• Activity: Filter the entries below, keeping every line that has the word "schottky".
(Beginning of Records for processing)
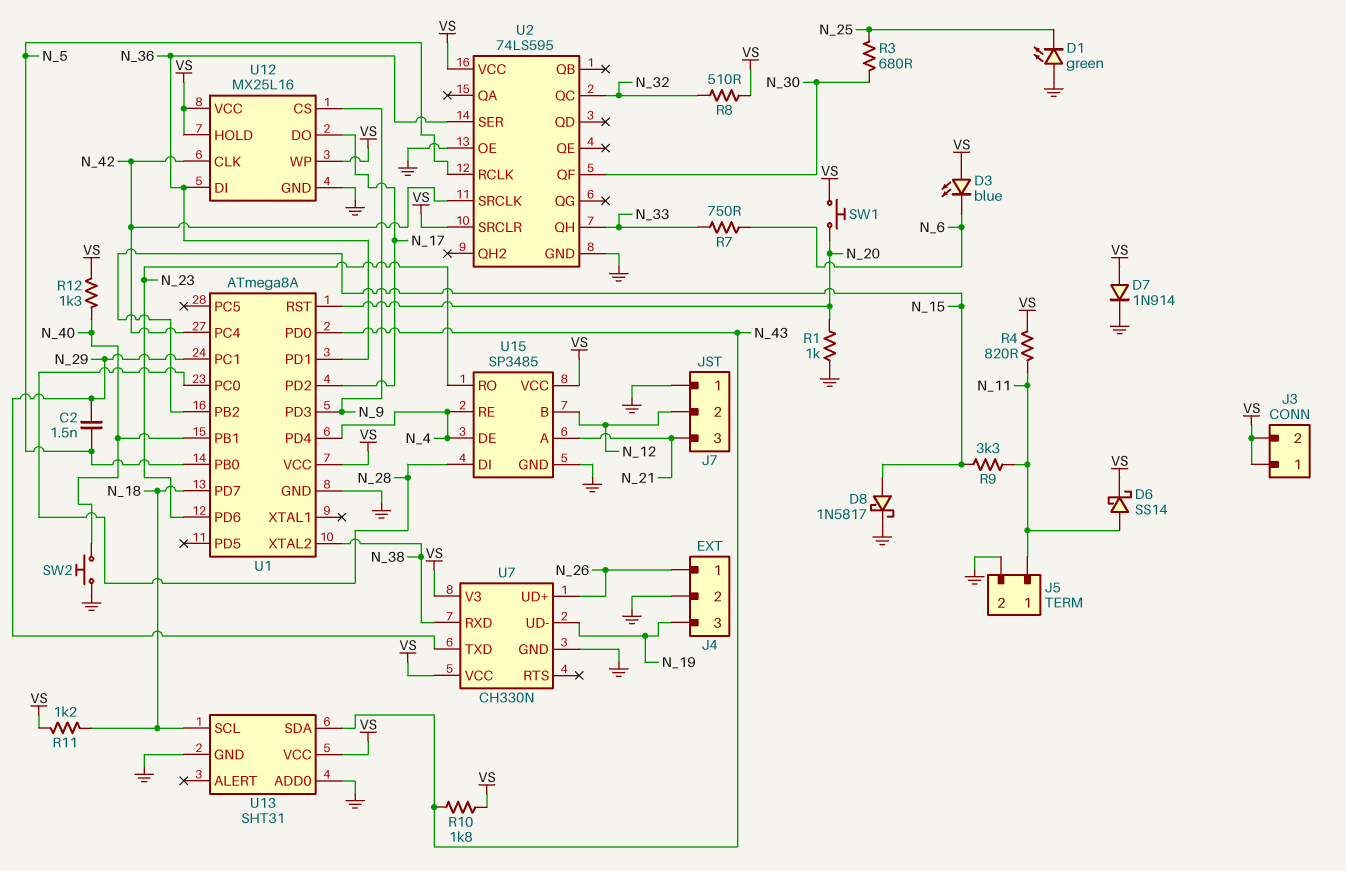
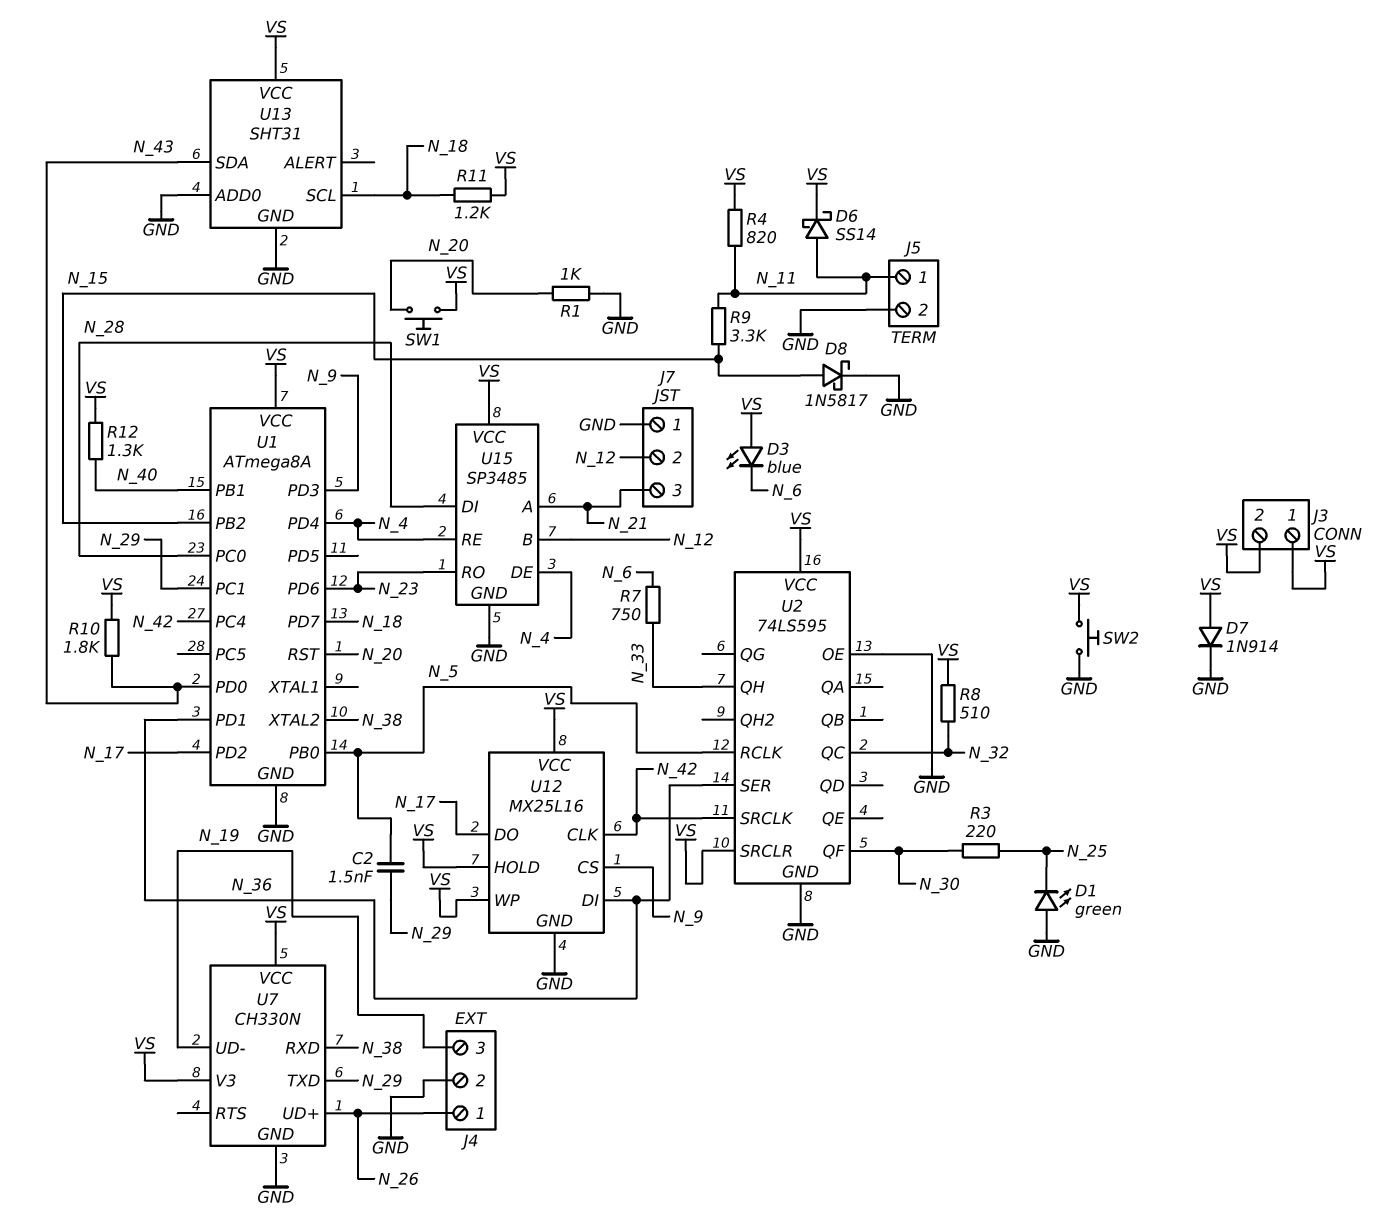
R3: 680 (N_25, N_30) -> 220 (N_25, N_30)
SW2: button (GND, N_40) -> button (GND, VS)

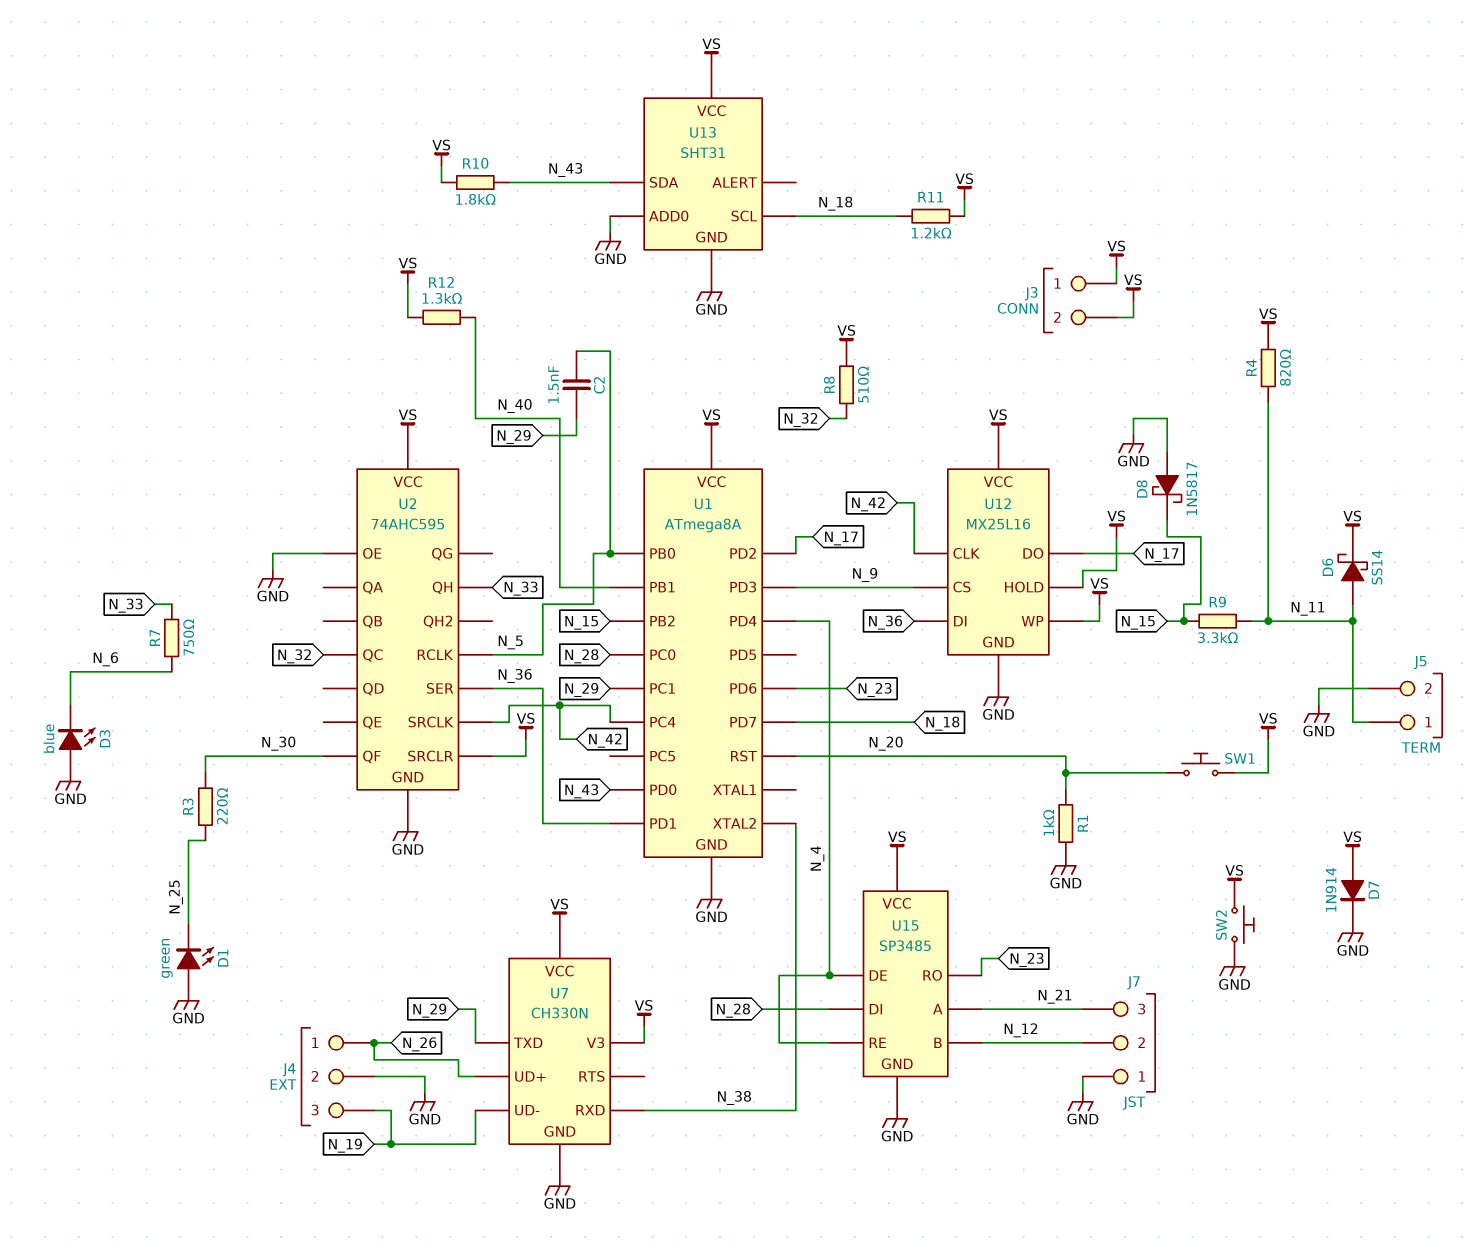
D3: LED blue (A VS, K N_6) -> LED blue (A GND, K N_6)
D8: schottky 1N5817 (A N_15, K GND) -> schottky 1N5817 (A GND, K N_15)
U2: 74LS595 -> 74AHC595

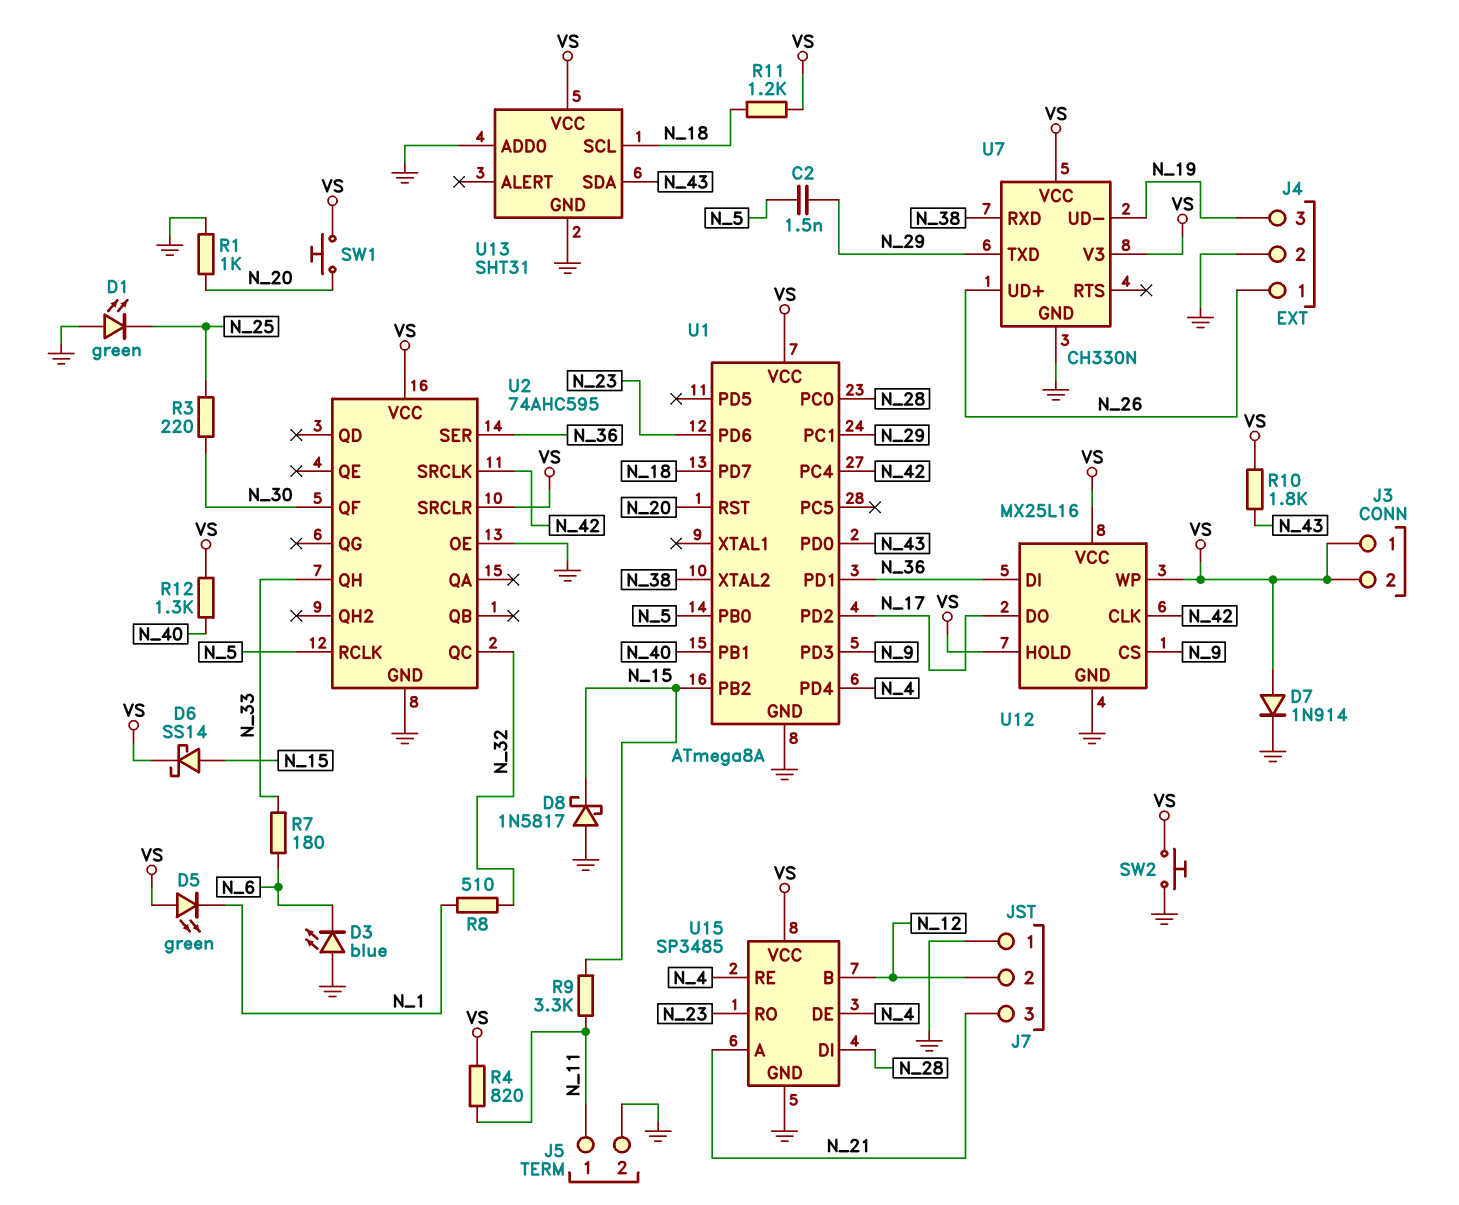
D5: none -> LED green (A VS, K N_1)
D6: schottky SS14 (A N_11, K VS) -> schottky SS14 (A N_15, K VS)
R7: 750 (N_6, N_33) -> 180 (N_6, N_33)
R8: 510 (N_32, VS) -> 510 (N_1, N_32)

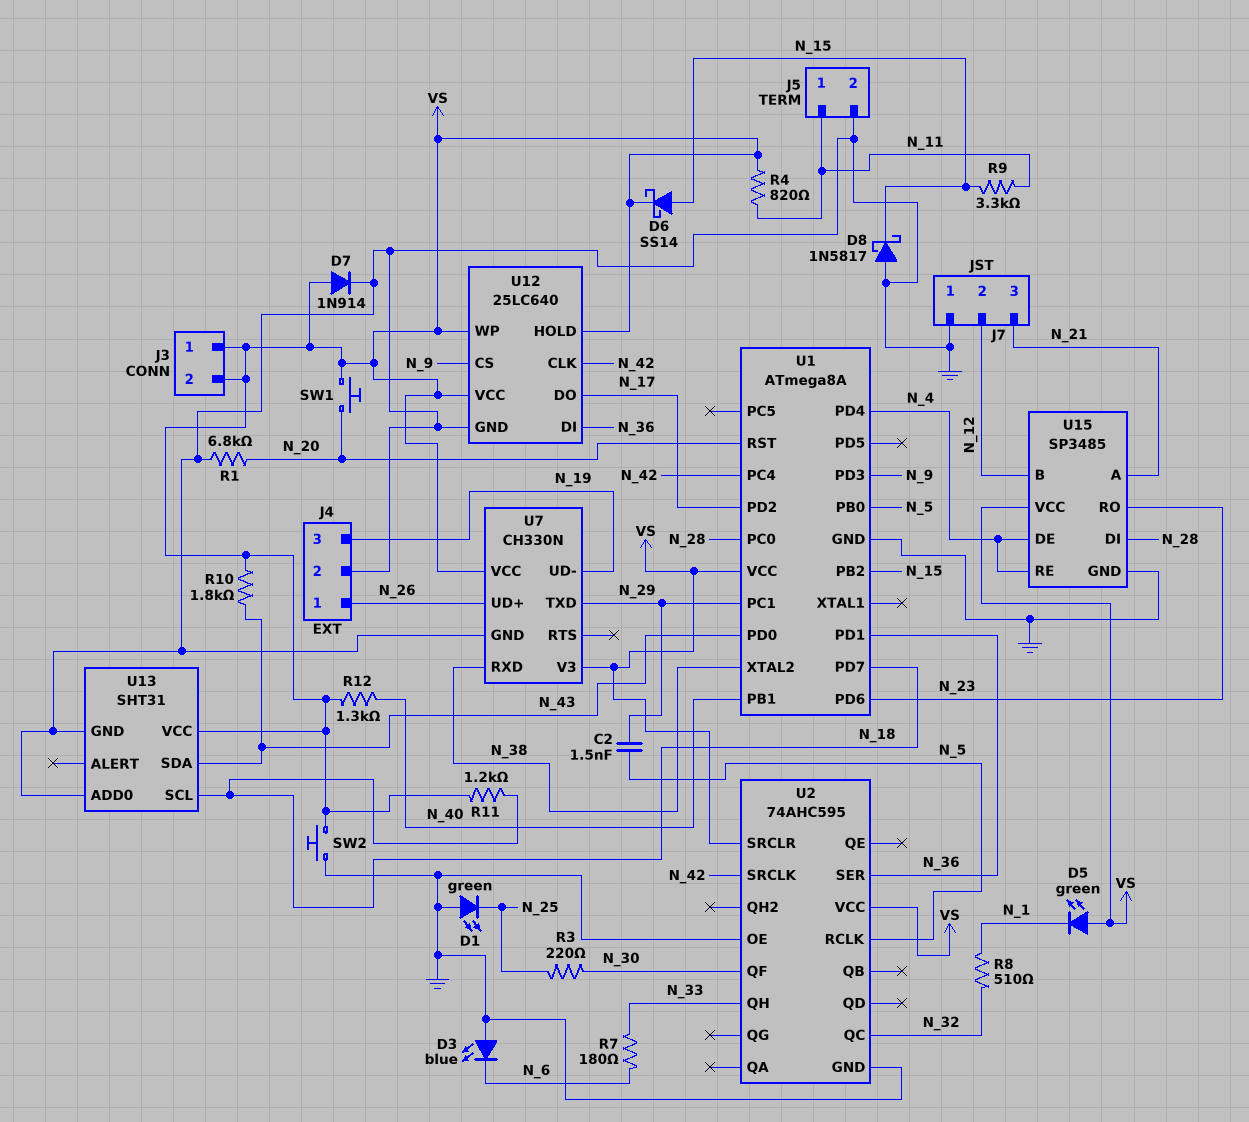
R1: 1k (GND, N_20) -> 6.8k (GND, N_20)
U12: MX25L16 -> 25LC640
(End of Records for processing)
• Solution below:
D8: schottky 1N5817 (A N_15, K GND) -> schottky 1N5817 (A GND, K N_15)
D6: schottky SS14 (A N_11, K VS) -> schottky SS14 (A N_15, K VS)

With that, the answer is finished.